■ The task: When you reach the line in the listing below that contains "(419, 408) = (260, 150): pink", begin returning lines exactly as written, and stop after the line that contains "(600, 284) = (410, 290): pink". Return no other lines.

■ Data to use:
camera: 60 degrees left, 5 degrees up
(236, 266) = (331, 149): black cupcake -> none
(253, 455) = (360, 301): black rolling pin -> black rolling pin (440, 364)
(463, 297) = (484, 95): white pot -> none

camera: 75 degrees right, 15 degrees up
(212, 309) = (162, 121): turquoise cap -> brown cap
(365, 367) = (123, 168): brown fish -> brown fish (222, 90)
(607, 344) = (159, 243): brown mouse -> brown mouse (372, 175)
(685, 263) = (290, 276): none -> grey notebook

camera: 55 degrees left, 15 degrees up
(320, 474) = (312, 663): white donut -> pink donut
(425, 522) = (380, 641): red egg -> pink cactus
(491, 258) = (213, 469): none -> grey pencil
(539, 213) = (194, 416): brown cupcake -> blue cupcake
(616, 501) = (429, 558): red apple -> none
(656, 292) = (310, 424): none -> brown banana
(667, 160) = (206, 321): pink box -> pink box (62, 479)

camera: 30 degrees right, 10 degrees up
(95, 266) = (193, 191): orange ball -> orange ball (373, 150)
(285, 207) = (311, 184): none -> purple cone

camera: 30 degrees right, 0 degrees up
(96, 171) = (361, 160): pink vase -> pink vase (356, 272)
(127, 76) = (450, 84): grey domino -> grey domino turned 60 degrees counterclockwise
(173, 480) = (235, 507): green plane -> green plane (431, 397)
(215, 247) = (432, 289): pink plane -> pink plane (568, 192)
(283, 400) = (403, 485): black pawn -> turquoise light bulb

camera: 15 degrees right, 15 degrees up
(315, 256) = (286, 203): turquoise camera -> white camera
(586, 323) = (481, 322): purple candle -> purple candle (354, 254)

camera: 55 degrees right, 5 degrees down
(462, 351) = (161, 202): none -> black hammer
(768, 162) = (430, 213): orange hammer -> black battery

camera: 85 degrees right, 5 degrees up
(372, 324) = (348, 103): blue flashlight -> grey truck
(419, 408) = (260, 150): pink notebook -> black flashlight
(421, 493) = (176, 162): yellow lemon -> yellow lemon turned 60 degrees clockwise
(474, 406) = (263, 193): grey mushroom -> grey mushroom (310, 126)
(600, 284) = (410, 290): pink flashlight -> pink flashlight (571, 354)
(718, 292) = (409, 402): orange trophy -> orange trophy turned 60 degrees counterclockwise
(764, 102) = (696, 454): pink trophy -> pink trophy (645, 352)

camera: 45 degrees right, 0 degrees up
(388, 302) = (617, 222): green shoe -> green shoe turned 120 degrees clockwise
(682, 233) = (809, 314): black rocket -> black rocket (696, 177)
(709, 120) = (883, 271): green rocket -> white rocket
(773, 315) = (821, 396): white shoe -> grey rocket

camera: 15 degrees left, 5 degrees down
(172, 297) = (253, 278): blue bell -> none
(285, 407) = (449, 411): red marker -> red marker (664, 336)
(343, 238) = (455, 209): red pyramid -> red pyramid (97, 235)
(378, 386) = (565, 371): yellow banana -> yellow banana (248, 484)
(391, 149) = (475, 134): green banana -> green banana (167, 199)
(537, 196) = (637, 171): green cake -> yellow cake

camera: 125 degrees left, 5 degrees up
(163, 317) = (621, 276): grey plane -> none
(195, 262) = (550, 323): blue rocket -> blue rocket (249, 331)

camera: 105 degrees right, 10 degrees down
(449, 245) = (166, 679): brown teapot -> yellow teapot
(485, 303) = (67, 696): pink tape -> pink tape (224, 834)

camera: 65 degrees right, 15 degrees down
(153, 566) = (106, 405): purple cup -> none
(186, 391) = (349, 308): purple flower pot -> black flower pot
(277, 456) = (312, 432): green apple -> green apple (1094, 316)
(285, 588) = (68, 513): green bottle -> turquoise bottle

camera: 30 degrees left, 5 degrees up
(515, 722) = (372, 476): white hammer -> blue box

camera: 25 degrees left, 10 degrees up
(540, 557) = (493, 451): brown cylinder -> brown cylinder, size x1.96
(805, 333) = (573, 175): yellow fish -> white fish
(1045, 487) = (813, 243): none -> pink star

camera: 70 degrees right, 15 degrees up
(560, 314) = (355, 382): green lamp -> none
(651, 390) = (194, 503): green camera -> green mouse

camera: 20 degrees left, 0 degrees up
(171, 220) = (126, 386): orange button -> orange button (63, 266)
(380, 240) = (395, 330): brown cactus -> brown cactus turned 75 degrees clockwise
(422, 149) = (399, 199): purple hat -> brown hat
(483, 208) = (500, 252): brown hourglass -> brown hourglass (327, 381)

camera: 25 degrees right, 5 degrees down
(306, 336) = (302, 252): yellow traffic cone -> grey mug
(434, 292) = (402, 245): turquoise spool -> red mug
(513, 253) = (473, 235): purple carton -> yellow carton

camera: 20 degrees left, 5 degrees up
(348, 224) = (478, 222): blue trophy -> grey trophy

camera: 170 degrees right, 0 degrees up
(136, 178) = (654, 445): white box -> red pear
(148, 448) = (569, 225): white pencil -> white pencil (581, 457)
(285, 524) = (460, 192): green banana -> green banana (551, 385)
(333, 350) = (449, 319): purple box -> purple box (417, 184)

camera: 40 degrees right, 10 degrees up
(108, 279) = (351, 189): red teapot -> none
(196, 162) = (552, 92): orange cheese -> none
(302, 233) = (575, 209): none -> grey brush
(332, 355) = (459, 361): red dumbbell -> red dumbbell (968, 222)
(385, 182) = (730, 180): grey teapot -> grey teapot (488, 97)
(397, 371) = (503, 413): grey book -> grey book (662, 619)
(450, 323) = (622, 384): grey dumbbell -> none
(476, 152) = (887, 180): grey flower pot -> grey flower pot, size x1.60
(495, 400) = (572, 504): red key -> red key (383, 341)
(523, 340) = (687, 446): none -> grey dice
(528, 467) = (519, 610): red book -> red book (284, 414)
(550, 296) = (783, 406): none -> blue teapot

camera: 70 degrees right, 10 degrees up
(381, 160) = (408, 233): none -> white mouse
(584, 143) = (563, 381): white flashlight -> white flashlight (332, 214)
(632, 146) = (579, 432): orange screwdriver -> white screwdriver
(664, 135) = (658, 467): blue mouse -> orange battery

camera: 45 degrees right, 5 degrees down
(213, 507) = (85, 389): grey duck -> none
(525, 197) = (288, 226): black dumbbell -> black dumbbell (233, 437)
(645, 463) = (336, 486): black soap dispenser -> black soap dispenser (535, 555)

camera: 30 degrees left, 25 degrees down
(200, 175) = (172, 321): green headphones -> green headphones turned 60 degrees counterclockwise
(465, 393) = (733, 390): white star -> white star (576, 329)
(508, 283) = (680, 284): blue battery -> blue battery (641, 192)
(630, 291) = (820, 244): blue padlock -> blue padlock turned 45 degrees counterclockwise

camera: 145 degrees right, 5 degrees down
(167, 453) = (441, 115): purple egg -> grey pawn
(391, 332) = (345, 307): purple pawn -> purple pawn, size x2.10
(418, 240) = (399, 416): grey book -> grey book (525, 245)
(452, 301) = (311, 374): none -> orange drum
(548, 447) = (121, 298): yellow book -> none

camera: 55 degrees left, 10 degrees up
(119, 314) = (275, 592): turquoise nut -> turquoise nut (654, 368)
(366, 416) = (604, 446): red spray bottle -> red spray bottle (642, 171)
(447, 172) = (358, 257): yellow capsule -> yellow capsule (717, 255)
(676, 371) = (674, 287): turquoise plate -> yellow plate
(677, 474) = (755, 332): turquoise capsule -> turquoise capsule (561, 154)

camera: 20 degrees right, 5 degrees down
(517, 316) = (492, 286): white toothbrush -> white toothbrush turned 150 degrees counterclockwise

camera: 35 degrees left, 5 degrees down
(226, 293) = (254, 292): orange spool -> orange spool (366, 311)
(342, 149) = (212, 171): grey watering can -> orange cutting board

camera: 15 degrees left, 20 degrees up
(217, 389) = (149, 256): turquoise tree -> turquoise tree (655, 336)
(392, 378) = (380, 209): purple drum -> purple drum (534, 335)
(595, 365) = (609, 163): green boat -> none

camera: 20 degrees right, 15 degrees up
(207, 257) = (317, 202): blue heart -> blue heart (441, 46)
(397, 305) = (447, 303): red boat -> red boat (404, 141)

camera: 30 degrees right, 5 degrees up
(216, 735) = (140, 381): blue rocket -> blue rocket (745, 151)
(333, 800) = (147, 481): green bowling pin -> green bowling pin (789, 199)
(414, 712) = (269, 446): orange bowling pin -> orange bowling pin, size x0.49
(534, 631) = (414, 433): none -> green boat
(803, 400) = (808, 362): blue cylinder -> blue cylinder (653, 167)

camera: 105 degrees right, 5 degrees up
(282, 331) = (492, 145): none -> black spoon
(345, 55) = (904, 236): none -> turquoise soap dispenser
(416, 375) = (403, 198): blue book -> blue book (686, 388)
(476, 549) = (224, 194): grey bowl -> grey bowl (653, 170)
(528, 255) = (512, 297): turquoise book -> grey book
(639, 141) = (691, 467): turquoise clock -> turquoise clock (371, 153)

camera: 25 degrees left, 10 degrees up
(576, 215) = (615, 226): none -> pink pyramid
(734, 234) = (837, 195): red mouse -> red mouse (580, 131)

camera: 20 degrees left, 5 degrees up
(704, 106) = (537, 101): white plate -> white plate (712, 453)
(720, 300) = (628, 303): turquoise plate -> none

■ Finished task:
(419, 408) = (260, 150): pink notebook -> black flashlight
(421, 493) = (176, 162): yellow lemon -> yellow lemon turned 60 degrees clockwise
(474, 406) = (263, 193): grey mushroom -> grey mushroom (310, 126)
(600, 284) = (410, 290): pink flashlight -> pink flashlight (571, 354)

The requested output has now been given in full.